Please reproduce the listing word for word, starting at its first line and ending at the line that contains "72 (286, 656)", with both of those lines included.

══════

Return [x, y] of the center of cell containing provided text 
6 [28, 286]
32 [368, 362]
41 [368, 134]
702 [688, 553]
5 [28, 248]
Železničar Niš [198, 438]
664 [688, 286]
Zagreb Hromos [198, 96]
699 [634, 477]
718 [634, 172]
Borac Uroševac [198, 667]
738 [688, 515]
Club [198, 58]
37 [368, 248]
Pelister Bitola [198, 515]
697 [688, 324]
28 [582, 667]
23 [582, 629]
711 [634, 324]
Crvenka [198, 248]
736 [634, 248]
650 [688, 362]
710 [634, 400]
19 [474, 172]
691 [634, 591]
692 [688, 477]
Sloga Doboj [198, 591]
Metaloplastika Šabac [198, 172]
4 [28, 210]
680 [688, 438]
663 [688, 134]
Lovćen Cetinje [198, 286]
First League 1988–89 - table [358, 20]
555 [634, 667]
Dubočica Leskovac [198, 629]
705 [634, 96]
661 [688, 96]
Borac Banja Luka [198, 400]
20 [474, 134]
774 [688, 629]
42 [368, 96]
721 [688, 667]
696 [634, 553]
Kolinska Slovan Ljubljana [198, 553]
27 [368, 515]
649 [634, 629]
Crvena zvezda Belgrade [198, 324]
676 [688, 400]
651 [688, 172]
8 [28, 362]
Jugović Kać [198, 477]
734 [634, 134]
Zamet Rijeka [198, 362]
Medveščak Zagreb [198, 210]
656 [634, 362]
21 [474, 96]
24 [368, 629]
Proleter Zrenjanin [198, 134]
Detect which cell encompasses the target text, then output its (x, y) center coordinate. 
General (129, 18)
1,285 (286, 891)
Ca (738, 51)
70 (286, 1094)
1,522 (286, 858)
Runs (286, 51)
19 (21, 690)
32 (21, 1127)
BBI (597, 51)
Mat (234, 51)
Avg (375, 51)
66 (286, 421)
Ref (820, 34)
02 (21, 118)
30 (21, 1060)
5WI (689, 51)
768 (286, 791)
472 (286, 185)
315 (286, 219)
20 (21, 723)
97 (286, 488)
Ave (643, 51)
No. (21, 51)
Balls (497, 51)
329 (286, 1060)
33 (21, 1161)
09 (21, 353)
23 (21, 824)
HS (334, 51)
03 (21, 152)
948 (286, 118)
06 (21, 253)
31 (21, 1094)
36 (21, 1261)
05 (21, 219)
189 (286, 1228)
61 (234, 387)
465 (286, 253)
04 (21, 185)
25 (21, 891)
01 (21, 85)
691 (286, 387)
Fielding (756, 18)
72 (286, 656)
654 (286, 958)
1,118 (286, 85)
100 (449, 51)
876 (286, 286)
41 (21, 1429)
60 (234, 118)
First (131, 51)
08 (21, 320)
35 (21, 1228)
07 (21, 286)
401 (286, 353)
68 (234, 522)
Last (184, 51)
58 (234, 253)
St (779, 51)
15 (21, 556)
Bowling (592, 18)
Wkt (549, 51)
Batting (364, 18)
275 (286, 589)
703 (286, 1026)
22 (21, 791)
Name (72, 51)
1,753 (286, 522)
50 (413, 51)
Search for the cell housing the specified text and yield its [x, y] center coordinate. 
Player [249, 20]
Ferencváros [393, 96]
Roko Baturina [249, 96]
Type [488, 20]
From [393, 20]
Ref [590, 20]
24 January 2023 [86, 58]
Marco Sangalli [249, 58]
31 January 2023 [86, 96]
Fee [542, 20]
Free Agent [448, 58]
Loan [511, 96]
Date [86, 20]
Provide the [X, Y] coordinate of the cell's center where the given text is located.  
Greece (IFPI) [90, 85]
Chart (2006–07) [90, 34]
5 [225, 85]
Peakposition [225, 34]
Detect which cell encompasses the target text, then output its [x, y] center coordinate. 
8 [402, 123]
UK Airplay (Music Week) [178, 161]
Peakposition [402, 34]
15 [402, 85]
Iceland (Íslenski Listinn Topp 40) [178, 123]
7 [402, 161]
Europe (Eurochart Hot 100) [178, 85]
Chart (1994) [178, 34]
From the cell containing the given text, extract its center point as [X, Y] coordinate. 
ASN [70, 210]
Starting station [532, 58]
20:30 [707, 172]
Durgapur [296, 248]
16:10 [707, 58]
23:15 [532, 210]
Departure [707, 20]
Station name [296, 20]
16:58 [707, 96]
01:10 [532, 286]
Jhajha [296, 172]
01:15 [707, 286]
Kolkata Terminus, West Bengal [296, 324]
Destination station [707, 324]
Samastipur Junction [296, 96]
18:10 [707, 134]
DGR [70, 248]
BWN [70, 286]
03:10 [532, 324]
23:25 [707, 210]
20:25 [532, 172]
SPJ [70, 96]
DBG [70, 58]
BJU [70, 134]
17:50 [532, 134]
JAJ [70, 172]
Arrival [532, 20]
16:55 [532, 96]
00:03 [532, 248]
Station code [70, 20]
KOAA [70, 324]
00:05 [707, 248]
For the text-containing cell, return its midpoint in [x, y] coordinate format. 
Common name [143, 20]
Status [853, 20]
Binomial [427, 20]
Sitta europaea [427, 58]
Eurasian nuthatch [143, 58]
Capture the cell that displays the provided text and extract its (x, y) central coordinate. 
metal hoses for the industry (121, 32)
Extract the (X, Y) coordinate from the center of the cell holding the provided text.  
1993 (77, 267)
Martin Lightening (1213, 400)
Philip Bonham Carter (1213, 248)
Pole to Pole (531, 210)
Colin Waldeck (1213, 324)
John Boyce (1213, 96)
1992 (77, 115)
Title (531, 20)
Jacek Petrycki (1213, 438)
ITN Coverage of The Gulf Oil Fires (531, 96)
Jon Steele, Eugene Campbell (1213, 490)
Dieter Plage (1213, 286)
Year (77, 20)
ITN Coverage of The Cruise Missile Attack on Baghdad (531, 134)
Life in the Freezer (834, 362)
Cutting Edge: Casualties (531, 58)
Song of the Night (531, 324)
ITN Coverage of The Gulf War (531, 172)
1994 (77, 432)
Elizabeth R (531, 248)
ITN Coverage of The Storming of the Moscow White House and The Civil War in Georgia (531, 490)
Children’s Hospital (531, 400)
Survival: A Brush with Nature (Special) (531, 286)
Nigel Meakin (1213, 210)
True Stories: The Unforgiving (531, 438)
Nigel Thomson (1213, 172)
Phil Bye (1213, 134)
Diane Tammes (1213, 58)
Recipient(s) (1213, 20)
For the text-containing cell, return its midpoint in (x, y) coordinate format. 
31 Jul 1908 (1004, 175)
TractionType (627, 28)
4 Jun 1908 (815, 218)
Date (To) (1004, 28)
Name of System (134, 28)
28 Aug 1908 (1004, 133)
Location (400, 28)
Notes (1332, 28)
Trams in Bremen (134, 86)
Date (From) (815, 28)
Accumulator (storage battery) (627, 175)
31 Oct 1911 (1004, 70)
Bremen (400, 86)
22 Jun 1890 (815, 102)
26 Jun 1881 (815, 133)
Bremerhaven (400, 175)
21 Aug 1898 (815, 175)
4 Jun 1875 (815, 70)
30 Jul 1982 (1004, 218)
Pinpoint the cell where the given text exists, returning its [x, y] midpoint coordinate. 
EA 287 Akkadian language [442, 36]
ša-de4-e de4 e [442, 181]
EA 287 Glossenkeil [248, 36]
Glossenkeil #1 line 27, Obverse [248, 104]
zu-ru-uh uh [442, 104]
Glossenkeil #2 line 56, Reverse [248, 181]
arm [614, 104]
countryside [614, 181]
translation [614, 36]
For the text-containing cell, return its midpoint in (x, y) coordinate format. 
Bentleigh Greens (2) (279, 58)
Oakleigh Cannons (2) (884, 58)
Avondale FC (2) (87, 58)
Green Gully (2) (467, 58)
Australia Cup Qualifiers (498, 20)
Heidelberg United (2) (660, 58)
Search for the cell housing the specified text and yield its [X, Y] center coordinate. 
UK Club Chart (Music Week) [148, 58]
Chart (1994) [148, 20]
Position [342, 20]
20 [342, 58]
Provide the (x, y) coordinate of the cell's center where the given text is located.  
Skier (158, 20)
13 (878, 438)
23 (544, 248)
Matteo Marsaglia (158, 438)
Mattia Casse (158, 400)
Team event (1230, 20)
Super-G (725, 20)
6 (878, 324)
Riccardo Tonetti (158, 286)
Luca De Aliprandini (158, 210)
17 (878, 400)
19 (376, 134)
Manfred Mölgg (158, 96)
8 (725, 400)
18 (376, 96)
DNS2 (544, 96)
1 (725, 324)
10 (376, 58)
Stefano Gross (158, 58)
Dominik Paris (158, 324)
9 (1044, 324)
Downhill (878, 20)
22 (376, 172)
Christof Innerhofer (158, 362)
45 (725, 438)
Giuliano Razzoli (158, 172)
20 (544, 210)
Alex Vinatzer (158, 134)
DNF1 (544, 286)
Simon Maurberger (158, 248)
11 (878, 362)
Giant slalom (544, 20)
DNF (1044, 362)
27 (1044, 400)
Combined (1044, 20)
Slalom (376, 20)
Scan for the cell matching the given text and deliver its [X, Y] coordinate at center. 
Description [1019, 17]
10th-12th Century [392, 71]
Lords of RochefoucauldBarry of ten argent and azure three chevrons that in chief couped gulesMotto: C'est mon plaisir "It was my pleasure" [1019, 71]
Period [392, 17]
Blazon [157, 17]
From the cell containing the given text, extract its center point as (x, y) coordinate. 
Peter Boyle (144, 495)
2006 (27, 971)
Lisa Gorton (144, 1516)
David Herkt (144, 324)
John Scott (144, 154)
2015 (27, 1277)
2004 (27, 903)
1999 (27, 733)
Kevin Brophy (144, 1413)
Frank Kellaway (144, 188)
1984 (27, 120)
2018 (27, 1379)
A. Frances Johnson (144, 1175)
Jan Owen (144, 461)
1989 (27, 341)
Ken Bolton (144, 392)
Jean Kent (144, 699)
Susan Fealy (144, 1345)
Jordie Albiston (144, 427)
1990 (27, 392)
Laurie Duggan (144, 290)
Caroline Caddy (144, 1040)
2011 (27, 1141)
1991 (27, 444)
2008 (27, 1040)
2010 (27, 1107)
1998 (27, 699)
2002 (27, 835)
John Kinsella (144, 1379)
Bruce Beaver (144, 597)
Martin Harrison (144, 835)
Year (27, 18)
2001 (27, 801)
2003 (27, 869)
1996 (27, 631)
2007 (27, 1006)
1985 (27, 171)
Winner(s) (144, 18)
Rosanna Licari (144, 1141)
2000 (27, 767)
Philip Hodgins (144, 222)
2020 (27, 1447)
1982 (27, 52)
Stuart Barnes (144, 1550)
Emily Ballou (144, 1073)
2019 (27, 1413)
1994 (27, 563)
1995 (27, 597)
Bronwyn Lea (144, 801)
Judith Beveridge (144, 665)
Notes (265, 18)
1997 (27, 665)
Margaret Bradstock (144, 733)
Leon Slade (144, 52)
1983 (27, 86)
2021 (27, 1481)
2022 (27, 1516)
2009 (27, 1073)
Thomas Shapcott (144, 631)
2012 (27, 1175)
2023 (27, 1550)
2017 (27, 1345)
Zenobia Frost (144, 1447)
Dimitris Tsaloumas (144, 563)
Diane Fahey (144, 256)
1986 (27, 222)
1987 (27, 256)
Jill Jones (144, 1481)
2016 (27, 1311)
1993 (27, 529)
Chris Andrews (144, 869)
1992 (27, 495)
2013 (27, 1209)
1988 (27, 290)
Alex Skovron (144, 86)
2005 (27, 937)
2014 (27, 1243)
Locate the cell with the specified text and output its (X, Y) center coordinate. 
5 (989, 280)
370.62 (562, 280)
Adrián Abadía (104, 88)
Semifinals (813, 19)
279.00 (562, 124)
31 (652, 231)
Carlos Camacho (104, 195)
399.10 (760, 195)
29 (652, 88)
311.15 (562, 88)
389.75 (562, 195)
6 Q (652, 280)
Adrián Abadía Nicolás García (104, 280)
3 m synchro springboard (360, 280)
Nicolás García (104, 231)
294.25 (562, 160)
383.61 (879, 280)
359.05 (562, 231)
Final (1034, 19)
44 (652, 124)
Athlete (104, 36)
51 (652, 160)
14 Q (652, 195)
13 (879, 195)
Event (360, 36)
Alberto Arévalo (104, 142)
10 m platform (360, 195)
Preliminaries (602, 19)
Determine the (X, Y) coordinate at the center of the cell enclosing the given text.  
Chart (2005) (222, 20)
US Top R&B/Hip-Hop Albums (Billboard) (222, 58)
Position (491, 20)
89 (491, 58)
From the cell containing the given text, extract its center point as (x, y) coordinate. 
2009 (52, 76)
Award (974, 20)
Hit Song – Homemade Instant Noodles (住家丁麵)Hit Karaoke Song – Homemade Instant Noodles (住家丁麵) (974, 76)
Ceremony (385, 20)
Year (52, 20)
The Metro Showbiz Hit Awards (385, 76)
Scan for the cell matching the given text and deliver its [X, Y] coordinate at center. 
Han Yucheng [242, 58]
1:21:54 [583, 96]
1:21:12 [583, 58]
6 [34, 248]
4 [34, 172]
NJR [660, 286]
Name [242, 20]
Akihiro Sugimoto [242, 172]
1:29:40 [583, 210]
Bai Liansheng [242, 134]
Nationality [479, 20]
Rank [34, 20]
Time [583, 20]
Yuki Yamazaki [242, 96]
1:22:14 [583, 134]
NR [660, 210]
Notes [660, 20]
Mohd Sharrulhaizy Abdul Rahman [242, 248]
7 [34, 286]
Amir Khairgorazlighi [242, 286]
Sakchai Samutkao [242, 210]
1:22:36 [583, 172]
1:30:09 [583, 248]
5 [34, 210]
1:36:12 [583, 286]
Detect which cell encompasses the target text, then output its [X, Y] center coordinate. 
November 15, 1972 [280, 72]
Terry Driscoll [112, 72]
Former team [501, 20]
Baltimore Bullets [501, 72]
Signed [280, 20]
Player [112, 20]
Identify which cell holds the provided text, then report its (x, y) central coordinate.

══════

# The result
Return [x, y] of the center of cell containing provided text 
6 [28, 286]
32 [368, 362]
41 [368, 134]
702 [688, 553]
5 [28, 248]
Železničar Niš [198, 438]
664 [688, 286]
Zagreb Hromos [198, 96]
699 [634, 477]
718 [634, 172]
Borac Uroševac [198, 667]
738 [688, 515]
Club [198, 58]
37 [368, 248]
Pelister Bitola [198, 515]
697 [688, 324]
28 [582, 667]
23 [582, 629]
711 [634, 324]
Crvenka [198, 248]
736 [634, 248]
650 [688, 362]
710 [634, 400]
19 [474, 172]
691 [634, 591]
692 [688, 477]
Sloga Doboj [198, 591]
Metaloplastika Šabac [198, 172]
4 [28, 210]
680 [688, 438]
663 [688, 134]
Lovćen Cetinje [198, 286]
First League 1988–89 - table [358, 20]
555 [634, 667]
Dubočica Leskovac [198, 629]
705 [634, 96]
661 [688, 96]
Borac Banja Luka [198, 400]
20 [474, 134]
774 [688, 629]
42 [368, 96]
721 [688, 667]
696 [634, 553]
Kolinska Slovan Ljubljana [198, 553]
27 [368, 515]
649 [634, 629]
Crvena zvezda Belgrade [198, 324]
676 [688, 400]
651 [688, 172]
8 [28, 362]
Jugović Kać [198, 477]
734 [634, 134]
Zamet Rijeka [198, 362]
Medveščak Zagreb [198, 210]
656 [634, 362]
21 [474, 96]
24 [368, 629]
Proleter Zrenjanin [198, 134]
Detect which cell encompasses the target text, then output its (x, y) center coordinate. 
General (129, 18)
1,285 (286, 891)
Ca (738, 51)
70 (286, 1094)
1,522 (286, 858)
Runs (286, 51)
19 (21, 690)
32 (21, 1127)
BBI (597, 51)
Mat (234, 51)
Avg (375, 51)
66 (286, 421)
Ref (820, 34)
02 (21, 118)
30 (21, 1060)
5WI (689, 51)
768 (286, 791)
472 (286, 185)
315 (286, 219)
20 (21, 723)
97 (286, 488)
Ave (643, 51)
No. (21, 51)
Balls (497, 51)
329 (286, 1060)
33 (21, 1161)
09 (21, 353)
23 (21, 824)
HS (334, 51)
03 (21, 152)
948 (286, 118)
06 (21, 253)
31 (21, 1094)
36 (21, 1261)
05 (21, 219)
189 (286, 1228)
61 (234, 387)
465 (286, 253)
04 (21, 185)
25 (21, 891)
01 (21, 85)
691 (286, 387)
Fielding (756, 18)
72 (286, 656)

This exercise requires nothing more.